TO DO: Each line of the data should be repeated precisely.

DATA:
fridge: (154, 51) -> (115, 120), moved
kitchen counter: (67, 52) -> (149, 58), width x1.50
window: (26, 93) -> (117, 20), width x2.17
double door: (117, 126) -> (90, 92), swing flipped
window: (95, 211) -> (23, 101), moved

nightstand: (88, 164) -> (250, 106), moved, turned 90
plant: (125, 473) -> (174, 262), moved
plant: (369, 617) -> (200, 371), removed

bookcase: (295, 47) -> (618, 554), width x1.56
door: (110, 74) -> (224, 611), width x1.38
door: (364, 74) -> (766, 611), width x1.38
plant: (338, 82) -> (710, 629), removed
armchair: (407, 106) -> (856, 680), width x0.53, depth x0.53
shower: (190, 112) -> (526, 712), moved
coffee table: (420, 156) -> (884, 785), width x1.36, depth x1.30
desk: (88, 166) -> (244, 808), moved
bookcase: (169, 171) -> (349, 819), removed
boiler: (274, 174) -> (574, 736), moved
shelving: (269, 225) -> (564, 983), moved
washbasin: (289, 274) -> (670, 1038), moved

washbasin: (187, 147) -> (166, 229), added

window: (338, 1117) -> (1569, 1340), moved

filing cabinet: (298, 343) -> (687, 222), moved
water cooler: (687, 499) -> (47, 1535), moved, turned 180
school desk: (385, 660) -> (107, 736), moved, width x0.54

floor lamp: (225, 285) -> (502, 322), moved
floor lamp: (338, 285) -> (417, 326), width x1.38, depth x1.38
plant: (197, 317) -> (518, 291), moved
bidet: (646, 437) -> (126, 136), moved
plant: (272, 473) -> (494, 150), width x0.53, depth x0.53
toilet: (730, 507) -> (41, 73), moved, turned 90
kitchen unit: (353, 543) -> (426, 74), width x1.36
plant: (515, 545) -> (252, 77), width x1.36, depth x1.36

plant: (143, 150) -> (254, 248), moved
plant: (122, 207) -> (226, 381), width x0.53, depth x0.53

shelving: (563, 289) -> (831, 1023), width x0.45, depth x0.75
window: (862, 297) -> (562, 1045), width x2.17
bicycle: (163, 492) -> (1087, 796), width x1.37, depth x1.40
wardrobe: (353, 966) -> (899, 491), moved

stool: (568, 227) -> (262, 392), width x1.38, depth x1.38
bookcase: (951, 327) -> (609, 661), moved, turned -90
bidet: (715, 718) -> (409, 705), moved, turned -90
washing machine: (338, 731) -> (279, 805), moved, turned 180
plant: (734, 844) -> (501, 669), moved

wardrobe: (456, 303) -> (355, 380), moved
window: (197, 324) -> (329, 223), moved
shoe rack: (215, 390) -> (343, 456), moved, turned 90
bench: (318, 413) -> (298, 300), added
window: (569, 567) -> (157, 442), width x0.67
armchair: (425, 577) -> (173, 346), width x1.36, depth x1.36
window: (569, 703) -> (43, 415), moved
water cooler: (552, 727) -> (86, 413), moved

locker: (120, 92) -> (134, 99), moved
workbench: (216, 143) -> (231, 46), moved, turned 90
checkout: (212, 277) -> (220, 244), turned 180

EXERCISE RESULT:
fridge: (154, 51) -> (115, 120), moved
kitchen counter: (67, 52) -> (149, 58), width x1.50
window: (26, 93) -> (117, 20), width x2.17
double door: (117, 126) -> (90, 92), swing flipped
window: (95, 211) -> (23, 101), moved

nightstand: (88, 164) -> (250, 106), moved, turned 90
plant: (125, 473) -> (174, 262), moved
plant: (369, 617) -> (200, 371), removed

bookcase: (295, 47) -> (618, 554), width x1.56
door: (110, 74) -> (224, 611), width x1.38
door: (364, 74) -> (766, 611), width x1.38
plant: (338, 82) -> (710, 629), removed
armchair: (407, 106) -> (856, 680), width x0.53, depth x0.53
shower: (190, 112) -> (526, 712), moved
coffee table: (420, 156) -> (884, 785), width x1.36, depth x1.30
desk: (88, 166) -> (244, 808), moved
bookcase: (169, 171) -> (349, 819), removed
boiler: (274, 174) -> (574, 736), moved
shelving: (269, 225) -> (564, 983), moved
washbasin: (289, 274) -> (670, 1038), moved

washbasin: (187, 147) -> (166, 229), added

window: (338, 1117) -> (1569, 1340), moved

filing cabinet: (298, 343) -> (687, 222), moved
water cooler: (687, 499) -> (47, 1535), moved, turned 180
school desk: (385, 660) -> (107, 736), moved, width x0.54

floor lamp: (225, 285) -> (502, 322), moved
floor lamp: (338, 285) -> (417, 326), width x1.38, depth x1.38
plant: (197, 317) -> (518, 291), moved
bidet: (646, 437) -> (126, 136), moved
plant: (272, 473) -> (494, 150), width x0.53, depth x0.53
toilet: (730, 507) -> (41, 73), moved, turned 90
kitchen unit: (353, 543) -> (426, 74), width x1.36
plant: (515, 545) -> (252, 77), width x1.36, depth x1.36

plant: (143, 150) -> (254, 248), moved
plant: (122, 207) -> (226, 381), width x0.53, depth x0.53

shelving: (563, 289) -> (831, 1023), width x0.45, depth x0.75
window: (862, 297) -> (562, 1045), width x2.17
bicycle: (163, 492) -> (1087, 796), width x1.37, depth x1.40
wardrobe: (353, 966) -> (899, 491), moved

stool: (568, 227) -> (262, 392), width x1.38, depth x1.38
bookcase: (951, 327) -> (609, 661), moved, turned -90
bidet: (715, 718) -> (409, 705), moved, turned -90
washing machine: (338, 731) -> (279, 805), moved, turned 180
plant: (734, 844) -> (501, 669), moved

wardrobe: (456, 303) -> (355, 380), moved
window: (197, 324) -> (329, 223), moved
shoe rack: (215, 390) -> (343, 456), moved, turned 90
bench: (318, 413) -> (298, 300), added
window: (569, 567) -> (157, 442), width x0.67
armchair: (425, 577) -> (173, 346), width x1.36, depth x1.36
window: (569, 703) -> (43, 415), moved
water cooler: (552, 727) -> (86, 413), moved

locker: (120, 92) -> (134, 99), moved
workbench: (216, 143) -> (231, 46), moved, turned 90
checkout: (212, 277) -> (220, 244), turned 180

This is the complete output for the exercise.